> Problem requirements: Reproduce the lines starting at "Return every road" and ending at "road 2 (track): [(169,511),(111,459),(0,396)]", swapping "excluded" for "left out" and leaving everything else unchanged.

> Supplied data:
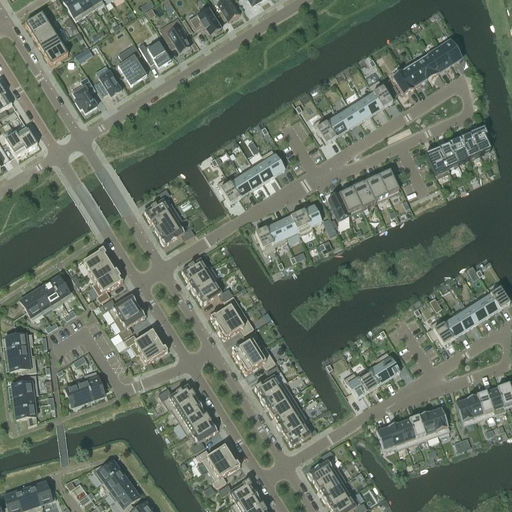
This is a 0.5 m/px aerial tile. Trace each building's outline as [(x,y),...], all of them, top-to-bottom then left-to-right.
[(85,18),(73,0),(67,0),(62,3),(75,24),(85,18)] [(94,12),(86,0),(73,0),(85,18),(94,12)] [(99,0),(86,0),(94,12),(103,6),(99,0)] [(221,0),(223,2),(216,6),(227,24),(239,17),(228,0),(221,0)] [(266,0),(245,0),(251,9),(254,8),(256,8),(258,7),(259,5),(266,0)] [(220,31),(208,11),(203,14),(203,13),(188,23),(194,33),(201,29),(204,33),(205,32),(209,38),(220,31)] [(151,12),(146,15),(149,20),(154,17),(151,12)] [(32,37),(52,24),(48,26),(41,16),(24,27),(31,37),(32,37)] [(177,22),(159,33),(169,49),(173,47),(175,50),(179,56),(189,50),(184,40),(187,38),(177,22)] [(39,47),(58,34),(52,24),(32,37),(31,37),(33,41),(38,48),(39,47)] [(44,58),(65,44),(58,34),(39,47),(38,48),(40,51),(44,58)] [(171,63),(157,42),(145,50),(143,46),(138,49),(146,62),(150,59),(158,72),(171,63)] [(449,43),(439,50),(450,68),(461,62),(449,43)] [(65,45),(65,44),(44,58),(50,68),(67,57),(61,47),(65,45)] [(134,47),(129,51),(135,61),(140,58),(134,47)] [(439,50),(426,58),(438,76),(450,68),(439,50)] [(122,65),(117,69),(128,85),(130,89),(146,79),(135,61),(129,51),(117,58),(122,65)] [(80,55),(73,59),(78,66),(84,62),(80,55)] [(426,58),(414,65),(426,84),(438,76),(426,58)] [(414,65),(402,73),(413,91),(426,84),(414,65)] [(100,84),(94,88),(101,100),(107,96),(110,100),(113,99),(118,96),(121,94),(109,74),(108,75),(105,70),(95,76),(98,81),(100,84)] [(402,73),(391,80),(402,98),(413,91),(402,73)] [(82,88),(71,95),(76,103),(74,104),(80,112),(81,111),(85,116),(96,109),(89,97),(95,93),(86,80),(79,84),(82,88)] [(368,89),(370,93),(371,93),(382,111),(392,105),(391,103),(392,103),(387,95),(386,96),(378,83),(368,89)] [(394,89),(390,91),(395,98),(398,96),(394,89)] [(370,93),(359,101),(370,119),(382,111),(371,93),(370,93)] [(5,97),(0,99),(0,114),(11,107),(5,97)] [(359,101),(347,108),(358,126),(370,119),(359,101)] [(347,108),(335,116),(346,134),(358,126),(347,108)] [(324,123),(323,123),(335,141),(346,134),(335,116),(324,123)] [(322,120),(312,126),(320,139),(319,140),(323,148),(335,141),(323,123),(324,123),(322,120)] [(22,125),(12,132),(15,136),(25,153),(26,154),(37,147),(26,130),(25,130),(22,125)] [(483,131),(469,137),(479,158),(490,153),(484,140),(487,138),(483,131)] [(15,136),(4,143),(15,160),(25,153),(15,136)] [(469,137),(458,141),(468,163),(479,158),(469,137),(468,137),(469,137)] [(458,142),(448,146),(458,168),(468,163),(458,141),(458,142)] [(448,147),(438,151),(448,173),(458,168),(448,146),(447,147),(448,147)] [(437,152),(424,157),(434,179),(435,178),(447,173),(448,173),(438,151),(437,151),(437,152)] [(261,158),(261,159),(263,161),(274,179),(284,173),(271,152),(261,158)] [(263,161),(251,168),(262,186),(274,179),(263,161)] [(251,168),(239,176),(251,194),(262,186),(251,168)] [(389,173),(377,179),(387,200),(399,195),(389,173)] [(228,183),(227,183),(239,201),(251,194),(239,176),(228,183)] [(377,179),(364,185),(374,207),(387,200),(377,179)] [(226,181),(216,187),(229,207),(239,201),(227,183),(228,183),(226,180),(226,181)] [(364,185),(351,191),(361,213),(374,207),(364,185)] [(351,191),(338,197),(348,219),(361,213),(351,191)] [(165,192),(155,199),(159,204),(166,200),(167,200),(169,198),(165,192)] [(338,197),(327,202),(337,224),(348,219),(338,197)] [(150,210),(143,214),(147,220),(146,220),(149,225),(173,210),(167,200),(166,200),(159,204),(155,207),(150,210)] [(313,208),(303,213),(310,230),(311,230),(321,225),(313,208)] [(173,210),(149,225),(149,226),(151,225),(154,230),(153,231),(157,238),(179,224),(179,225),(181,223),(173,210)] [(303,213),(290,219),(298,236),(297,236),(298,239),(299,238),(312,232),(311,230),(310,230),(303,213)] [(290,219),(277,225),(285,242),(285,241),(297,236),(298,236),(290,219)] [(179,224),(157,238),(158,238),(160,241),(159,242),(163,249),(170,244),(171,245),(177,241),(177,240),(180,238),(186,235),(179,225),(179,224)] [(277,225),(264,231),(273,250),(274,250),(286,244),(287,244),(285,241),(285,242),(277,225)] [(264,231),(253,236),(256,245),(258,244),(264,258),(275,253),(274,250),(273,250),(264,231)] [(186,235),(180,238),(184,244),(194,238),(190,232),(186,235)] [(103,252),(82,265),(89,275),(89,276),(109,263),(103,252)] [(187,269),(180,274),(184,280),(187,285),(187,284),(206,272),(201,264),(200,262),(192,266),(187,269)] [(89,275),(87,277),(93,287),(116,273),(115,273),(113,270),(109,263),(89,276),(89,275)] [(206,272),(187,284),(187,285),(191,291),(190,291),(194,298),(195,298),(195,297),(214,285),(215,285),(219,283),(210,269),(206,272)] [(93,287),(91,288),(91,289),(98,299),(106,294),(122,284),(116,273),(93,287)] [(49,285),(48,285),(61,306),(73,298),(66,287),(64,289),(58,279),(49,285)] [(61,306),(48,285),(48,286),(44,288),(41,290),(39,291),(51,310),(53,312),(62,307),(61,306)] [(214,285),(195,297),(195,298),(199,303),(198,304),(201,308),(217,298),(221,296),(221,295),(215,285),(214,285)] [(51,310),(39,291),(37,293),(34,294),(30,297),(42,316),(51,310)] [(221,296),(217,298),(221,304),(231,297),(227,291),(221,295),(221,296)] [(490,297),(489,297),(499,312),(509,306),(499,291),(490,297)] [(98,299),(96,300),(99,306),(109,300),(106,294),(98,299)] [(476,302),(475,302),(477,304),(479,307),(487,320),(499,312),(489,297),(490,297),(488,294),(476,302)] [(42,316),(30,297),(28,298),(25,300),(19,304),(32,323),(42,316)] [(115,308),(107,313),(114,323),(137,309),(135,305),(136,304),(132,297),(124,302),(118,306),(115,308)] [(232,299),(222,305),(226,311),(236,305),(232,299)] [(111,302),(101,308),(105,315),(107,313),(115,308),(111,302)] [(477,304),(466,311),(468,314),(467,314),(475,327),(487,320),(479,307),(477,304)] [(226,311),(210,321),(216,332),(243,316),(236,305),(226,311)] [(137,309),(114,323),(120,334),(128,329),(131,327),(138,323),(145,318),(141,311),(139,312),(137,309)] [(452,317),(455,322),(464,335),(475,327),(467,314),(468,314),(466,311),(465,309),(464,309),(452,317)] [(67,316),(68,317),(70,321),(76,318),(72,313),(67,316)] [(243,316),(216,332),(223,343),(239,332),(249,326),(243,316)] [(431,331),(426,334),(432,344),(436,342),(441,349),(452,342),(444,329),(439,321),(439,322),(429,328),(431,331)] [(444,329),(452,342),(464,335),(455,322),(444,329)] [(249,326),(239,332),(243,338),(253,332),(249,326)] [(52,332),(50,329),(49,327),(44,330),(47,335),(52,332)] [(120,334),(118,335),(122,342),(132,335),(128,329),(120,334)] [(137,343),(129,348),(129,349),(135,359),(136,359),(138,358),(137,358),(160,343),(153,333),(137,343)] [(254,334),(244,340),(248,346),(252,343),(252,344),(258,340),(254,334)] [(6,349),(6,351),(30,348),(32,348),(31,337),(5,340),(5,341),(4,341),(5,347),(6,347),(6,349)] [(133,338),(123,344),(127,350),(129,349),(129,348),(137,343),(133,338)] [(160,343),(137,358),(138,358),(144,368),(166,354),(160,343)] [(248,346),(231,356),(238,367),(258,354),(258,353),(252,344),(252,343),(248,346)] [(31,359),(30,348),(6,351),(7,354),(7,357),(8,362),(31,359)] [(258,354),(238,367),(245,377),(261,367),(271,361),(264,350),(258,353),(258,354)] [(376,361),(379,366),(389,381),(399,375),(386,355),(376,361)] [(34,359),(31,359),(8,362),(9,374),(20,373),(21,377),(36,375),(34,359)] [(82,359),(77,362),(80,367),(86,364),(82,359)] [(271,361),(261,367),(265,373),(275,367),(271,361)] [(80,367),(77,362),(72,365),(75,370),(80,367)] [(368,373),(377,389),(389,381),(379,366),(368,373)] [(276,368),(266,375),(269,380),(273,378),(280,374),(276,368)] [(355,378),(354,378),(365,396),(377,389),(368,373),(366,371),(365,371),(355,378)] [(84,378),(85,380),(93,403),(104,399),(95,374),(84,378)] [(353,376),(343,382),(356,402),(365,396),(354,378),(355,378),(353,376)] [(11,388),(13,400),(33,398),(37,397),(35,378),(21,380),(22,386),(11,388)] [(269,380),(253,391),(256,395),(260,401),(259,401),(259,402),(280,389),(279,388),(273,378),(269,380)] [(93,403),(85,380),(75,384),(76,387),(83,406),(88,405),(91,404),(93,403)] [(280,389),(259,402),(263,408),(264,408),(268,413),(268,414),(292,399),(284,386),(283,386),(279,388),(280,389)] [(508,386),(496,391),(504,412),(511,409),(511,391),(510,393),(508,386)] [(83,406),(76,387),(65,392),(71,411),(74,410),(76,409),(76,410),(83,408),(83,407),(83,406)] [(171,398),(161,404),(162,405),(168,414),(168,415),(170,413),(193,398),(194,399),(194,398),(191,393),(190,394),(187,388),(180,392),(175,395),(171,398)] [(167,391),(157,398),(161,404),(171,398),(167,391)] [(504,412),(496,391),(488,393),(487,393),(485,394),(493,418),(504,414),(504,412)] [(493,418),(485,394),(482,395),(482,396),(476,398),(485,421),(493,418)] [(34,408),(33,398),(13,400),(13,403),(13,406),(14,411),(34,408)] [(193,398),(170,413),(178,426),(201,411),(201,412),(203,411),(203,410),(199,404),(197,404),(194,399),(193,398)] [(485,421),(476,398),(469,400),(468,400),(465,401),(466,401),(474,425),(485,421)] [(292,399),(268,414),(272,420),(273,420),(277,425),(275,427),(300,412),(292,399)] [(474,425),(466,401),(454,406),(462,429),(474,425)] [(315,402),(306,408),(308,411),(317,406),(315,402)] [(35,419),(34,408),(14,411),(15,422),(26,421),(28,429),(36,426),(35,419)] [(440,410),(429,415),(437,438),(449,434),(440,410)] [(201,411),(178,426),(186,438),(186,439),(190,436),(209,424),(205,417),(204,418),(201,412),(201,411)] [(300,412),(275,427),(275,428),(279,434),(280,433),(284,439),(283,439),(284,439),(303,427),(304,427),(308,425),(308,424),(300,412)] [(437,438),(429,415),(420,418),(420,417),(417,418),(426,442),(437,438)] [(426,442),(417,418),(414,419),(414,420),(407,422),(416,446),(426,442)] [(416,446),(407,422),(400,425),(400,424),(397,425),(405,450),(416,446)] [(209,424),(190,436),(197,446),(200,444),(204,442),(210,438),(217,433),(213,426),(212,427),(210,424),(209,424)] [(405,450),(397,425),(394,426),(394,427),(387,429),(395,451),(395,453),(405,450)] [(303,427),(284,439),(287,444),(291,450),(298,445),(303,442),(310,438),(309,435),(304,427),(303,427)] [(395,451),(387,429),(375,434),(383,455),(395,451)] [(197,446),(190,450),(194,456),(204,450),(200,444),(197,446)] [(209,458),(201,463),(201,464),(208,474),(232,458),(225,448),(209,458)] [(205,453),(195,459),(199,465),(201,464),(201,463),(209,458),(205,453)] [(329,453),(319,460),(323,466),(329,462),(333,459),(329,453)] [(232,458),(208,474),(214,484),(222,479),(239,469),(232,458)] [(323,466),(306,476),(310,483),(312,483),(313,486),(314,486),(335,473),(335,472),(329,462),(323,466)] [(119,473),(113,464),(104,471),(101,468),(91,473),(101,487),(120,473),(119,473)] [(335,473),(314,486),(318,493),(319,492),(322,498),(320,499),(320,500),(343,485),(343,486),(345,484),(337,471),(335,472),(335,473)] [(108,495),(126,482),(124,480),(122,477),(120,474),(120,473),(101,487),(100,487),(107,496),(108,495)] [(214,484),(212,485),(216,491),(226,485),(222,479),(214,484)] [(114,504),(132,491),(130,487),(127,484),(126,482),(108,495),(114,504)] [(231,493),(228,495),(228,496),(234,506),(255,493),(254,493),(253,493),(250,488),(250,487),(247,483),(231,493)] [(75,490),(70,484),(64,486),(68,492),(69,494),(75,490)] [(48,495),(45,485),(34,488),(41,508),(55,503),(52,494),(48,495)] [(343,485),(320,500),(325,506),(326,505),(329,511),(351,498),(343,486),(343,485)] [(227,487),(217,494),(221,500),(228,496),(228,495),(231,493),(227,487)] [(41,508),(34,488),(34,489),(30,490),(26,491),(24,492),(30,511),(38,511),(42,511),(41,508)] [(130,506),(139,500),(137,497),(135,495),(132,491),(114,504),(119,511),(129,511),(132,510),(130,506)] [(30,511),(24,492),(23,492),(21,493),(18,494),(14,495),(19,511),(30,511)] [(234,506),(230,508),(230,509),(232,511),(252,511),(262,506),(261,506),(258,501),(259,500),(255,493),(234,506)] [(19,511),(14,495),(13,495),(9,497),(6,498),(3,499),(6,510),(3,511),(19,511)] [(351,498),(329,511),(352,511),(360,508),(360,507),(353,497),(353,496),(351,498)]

--

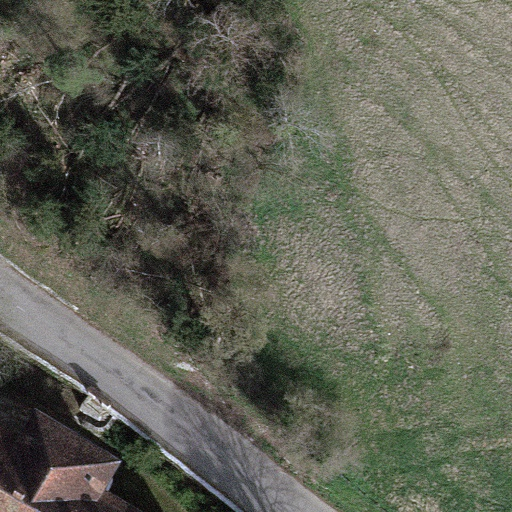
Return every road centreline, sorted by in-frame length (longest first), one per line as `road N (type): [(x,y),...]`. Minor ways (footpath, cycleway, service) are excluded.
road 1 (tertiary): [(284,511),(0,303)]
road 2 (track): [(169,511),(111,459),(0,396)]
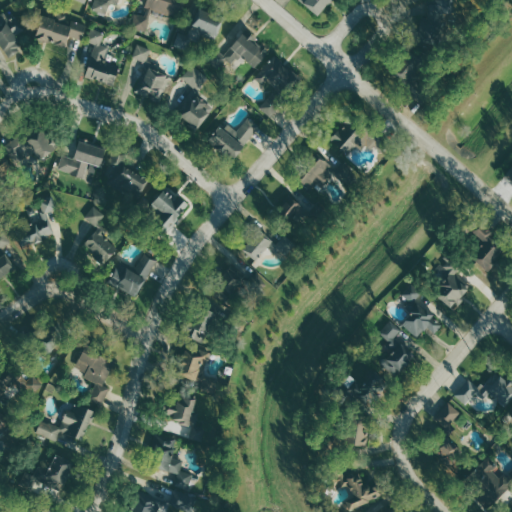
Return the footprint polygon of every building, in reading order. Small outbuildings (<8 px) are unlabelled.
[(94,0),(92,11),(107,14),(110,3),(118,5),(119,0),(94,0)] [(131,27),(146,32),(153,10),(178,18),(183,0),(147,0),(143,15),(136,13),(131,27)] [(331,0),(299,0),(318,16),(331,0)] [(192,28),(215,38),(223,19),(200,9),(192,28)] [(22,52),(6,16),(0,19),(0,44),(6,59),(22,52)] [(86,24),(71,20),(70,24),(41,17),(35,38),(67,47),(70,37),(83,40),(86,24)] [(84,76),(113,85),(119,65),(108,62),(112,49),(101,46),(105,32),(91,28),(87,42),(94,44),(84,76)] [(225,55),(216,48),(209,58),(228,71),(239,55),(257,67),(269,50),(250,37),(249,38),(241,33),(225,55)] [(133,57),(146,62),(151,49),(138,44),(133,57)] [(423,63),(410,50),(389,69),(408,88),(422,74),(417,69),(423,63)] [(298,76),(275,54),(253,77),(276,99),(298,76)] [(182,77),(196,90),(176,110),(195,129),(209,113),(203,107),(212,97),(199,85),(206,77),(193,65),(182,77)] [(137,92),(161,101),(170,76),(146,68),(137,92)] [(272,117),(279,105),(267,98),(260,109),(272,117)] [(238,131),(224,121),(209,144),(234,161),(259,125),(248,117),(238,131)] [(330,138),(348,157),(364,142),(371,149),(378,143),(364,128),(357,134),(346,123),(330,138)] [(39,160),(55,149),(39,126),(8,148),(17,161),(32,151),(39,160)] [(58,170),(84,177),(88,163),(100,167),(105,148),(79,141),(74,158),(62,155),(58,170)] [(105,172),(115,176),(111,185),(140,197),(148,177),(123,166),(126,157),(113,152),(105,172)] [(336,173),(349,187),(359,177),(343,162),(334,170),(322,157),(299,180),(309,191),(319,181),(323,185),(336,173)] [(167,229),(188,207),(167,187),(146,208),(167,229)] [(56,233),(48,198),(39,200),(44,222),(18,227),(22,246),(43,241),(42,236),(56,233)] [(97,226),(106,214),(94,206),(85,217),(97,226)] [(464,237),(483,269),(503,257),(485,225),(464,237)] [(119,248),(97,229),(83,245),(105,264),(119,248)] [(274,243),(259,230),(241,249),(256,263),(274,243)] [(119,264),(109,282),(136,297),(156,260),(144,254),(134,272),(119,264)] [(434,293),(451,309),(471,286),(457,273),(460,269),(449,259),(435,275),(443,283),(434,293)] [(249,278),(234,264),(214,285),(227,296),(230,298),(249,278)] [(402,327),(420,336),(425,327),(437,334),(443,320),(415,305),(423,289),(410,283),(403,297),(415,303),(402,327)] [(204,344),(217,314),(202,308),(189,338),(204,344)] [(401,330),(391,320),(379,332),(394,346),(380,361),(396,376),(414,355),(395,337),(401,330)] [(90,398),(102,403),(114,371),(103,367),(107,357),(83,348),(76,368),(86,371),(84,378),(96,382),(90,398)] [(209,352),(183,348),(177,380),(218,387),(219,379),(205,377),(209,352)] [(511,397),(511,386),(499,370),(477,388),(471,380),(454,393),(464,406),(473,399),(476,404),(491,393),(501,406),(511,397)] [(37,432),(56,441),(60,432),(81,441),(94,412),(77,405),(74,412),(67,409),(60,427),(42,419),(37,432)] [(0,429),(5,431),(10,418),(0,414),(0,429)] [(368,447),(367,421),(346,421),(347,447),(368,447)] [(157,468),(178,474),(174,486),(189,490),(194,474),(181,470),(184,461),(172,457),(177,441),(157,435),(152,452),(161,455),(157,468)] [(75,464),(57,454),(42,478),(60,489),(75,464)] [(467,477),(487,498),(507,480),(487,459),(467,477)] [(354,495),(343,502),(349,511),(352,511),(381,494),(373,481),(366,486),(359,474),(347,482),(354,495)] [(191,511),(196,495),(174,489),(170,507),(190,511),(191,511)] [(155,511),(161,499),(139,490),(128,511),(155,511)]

> Written reply:
Return every road centreline, sorted by in-frame length (longest first), one per line as `road N (type): [(x,y),...]`. Minor ways (footpath, cycleway, service) are left out.
road 1 (tertiary): [(284,511),(0,303)]
road 2 (track): [(169,511),(111,459),(0,396)]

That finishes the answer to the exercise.